▶ DATA SECTION
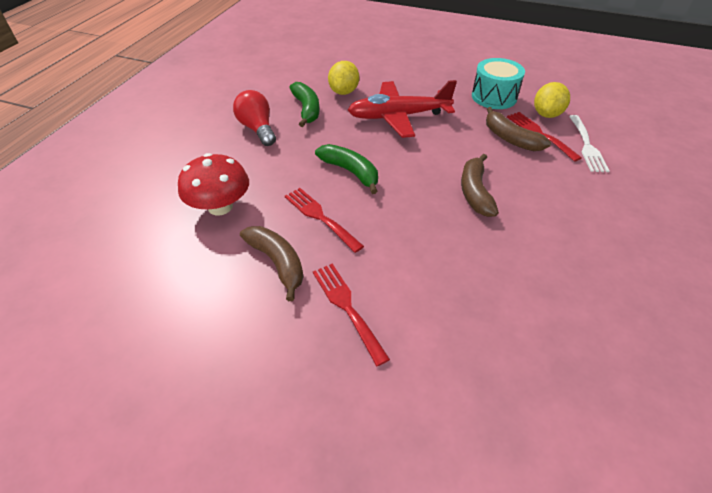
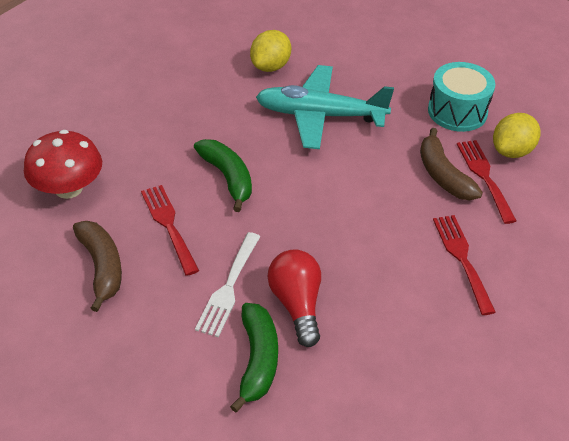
camera: 15 degrees right, 0 degrees up
(257, 129) = (147, 98): red light bulb -> red light bulb (297, 304)
(306, 109) = (214, 83): green banana -> green banana (258, 359)
(347, 307) = (151, 332): red fork -> red fork (462, 259)
(398, 117) = (319, 115): red plane -> turquoise plane
(475, 192) = (358, 236): brown banana -> none
(587, 146) = (536, 206): white fork -> white fork (229, 288)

▶ PROBLEM
Report the count of lines in the listing above that include "banana", and nothing more.

▶ RESPONSE TO THE EXERCISE
2